### Exercise aim
Your reply should hold every entry below exactly as written and none of the pictures.
****
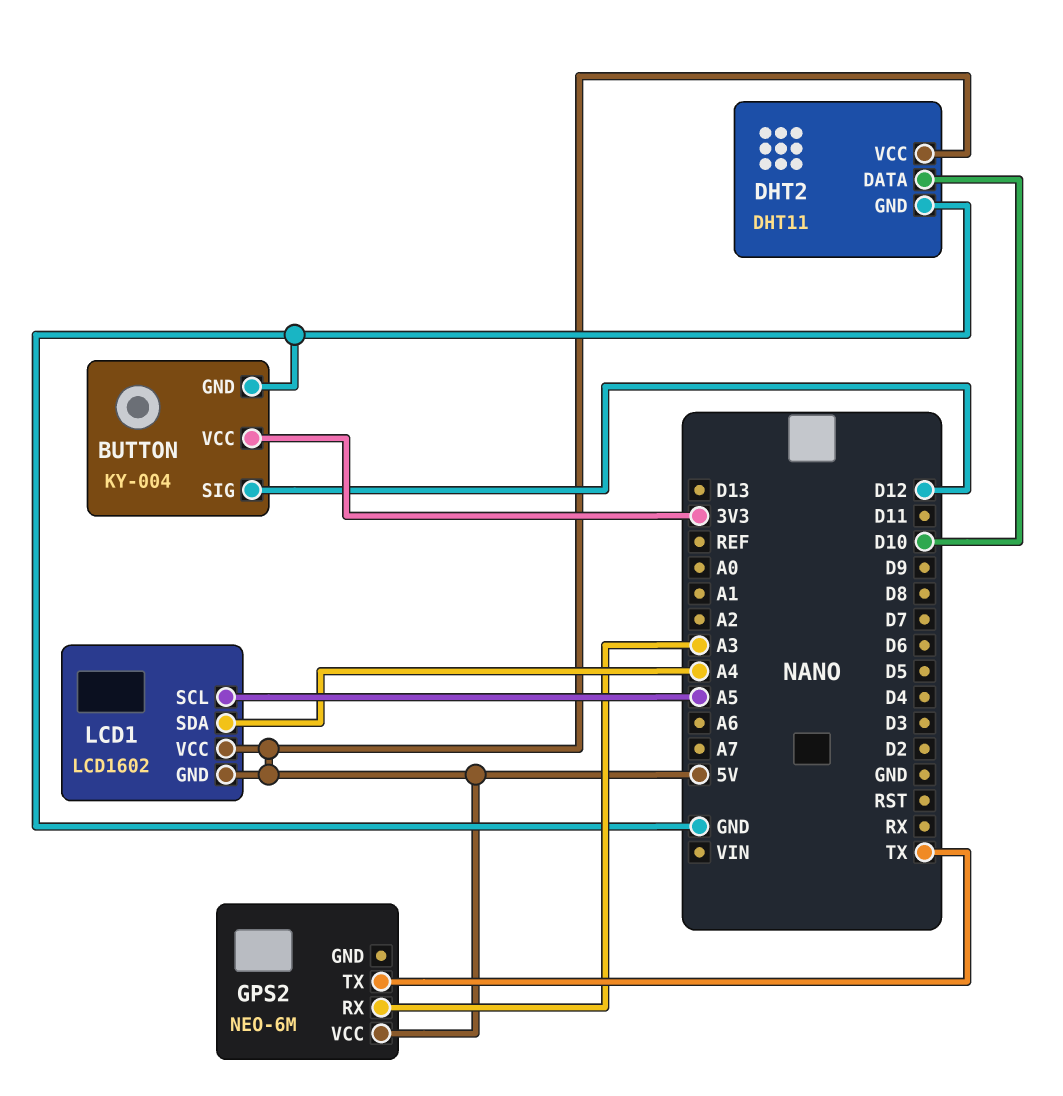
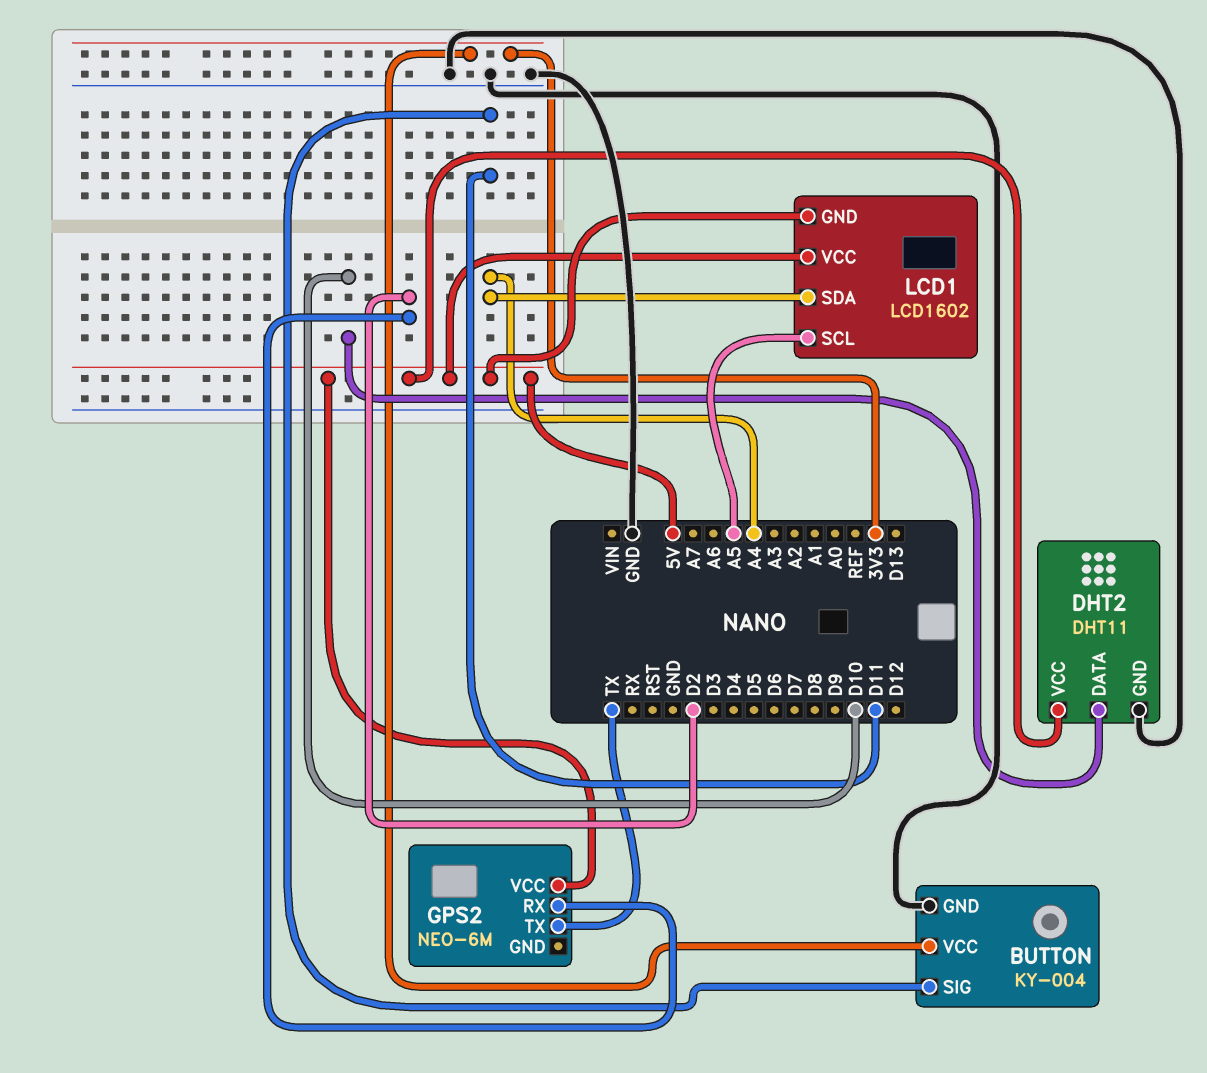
BUTTON pin SIG: D12 -> D11
GPS2 pin RX: A3 -> D2

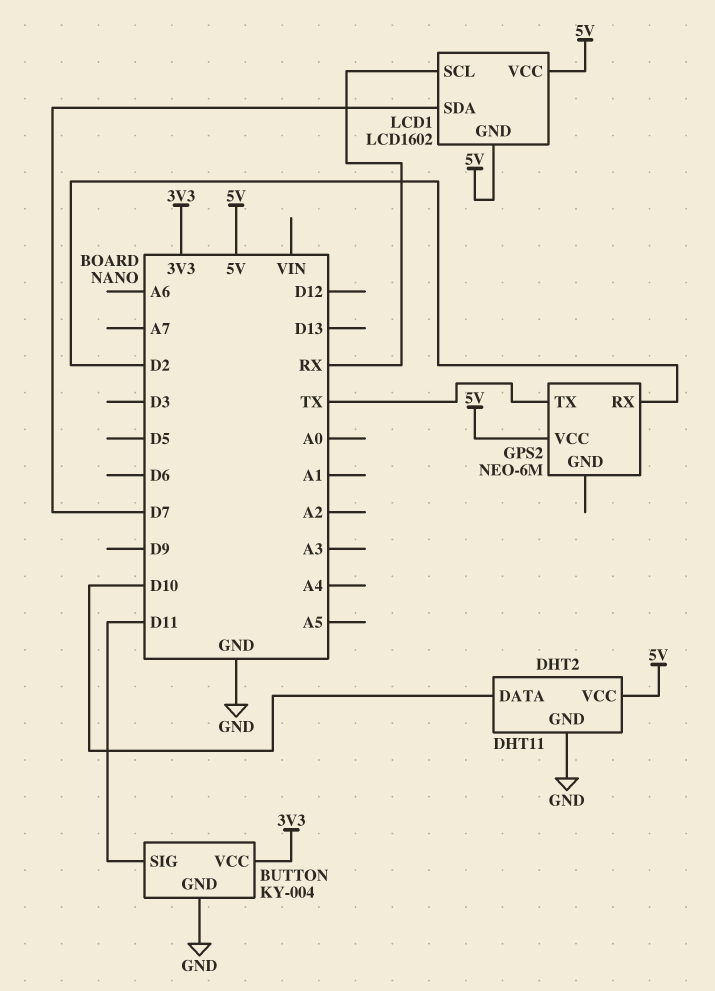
LCD1 pin SCL: A5 -> RX
LCD1 pin SDA: A4 -> D7

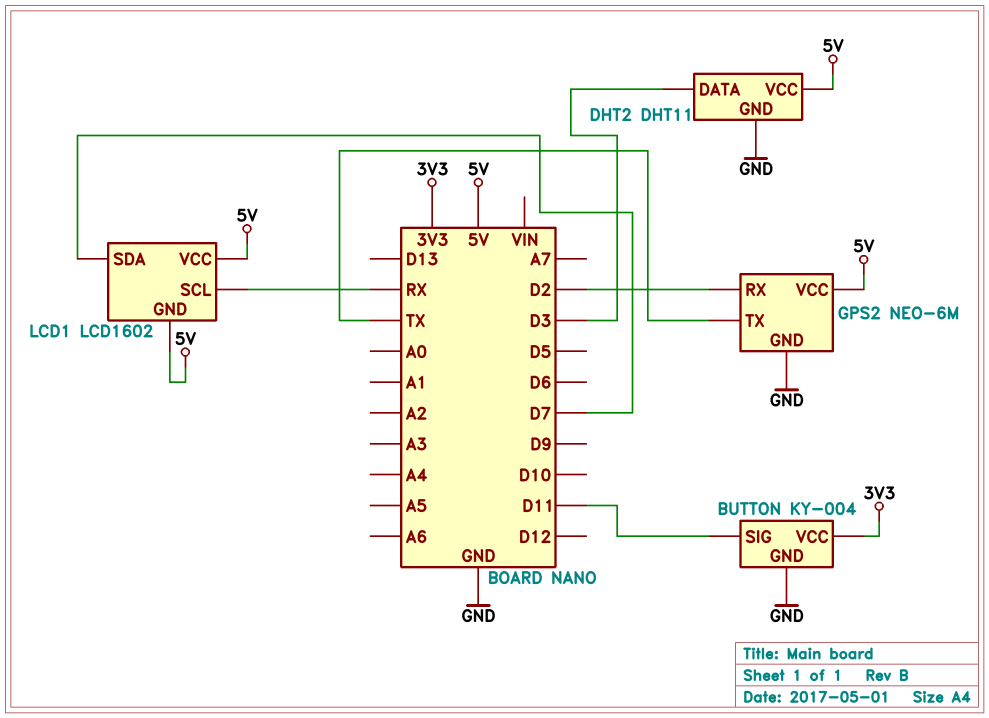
DHT2 pin DATA: D10 -> D3
GPS2 pin GND: none -> GND

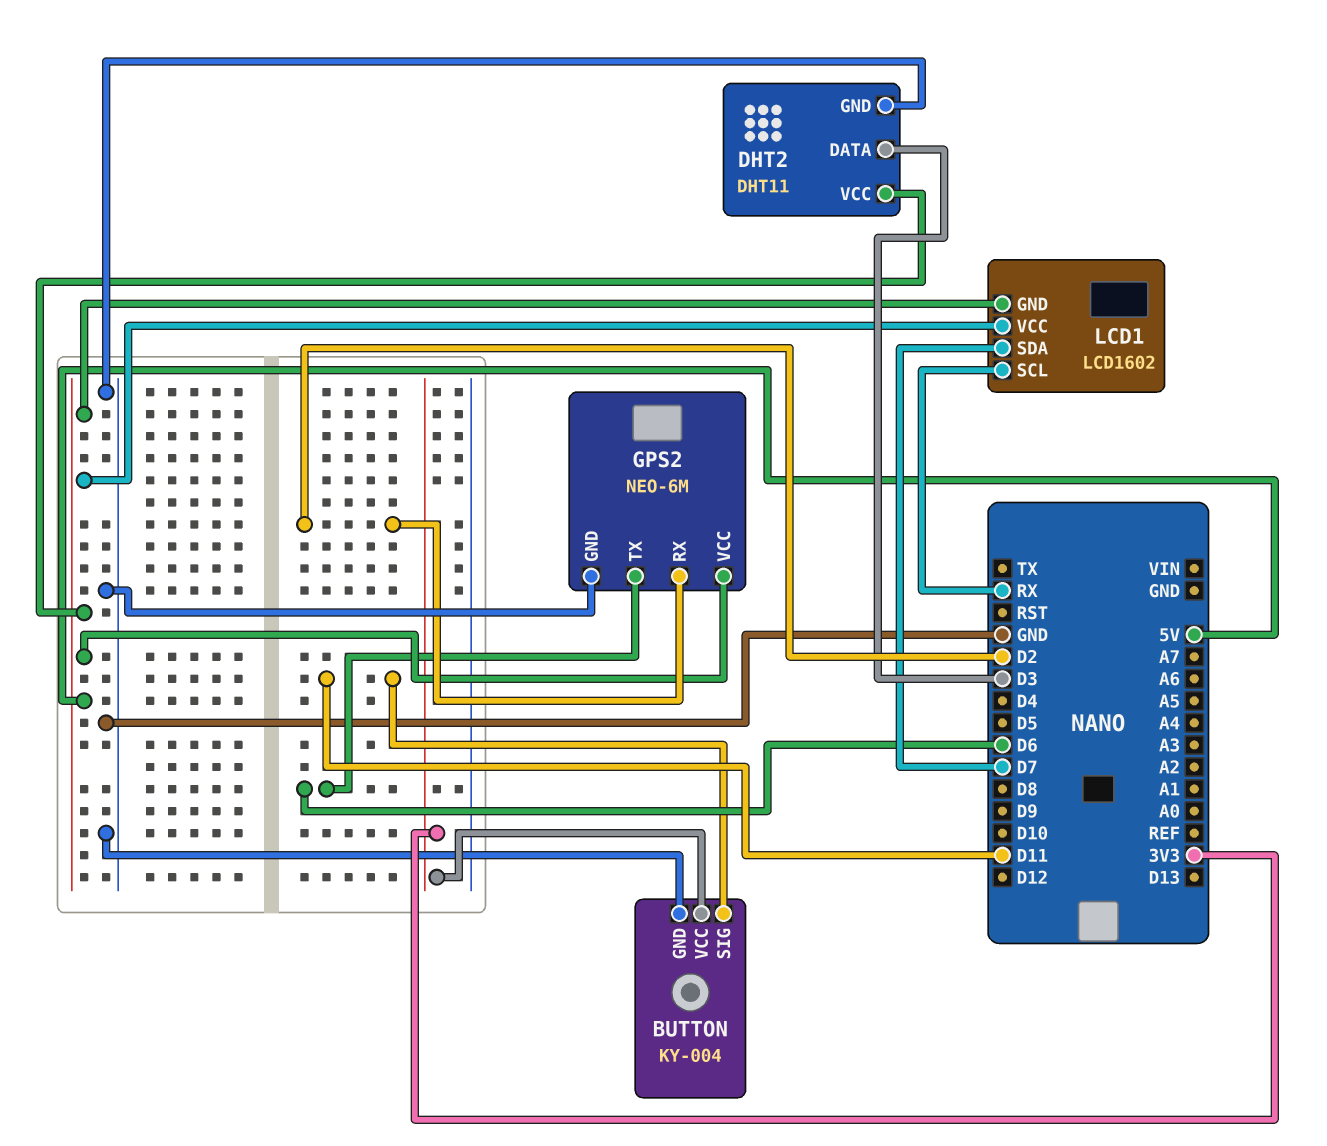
GPS2 pin TX: TX -> D6

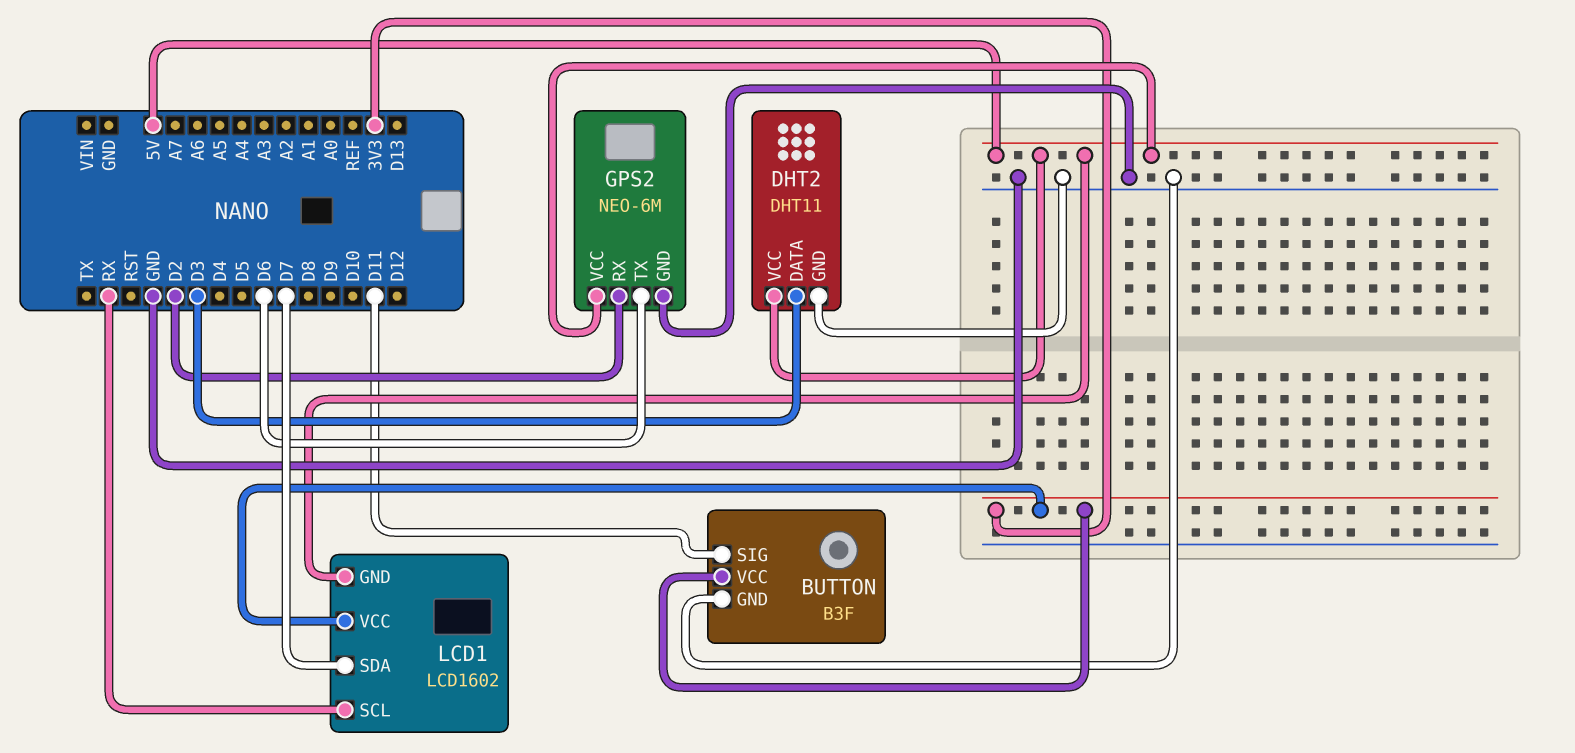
BUTTON: KY-004 -> B3F
LCD1 pin VCC: 5V -> 3V3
****
### Result of this task
BUTTON pin SIG: D12 -> D11
GPS2 pin RX: A3 -> D2

LCD1 pin SCL: A5 -> RX
LCD1 pin SDA: A4 -> D7

DHT2 pin DATA: D10 -> D3
GPS2 pin GND: none -> GND

GPS2 pin TX: TX -> D6

BUTTON: KY-004 -> B3F
LCD1 pin VCC: 5V -> 3V3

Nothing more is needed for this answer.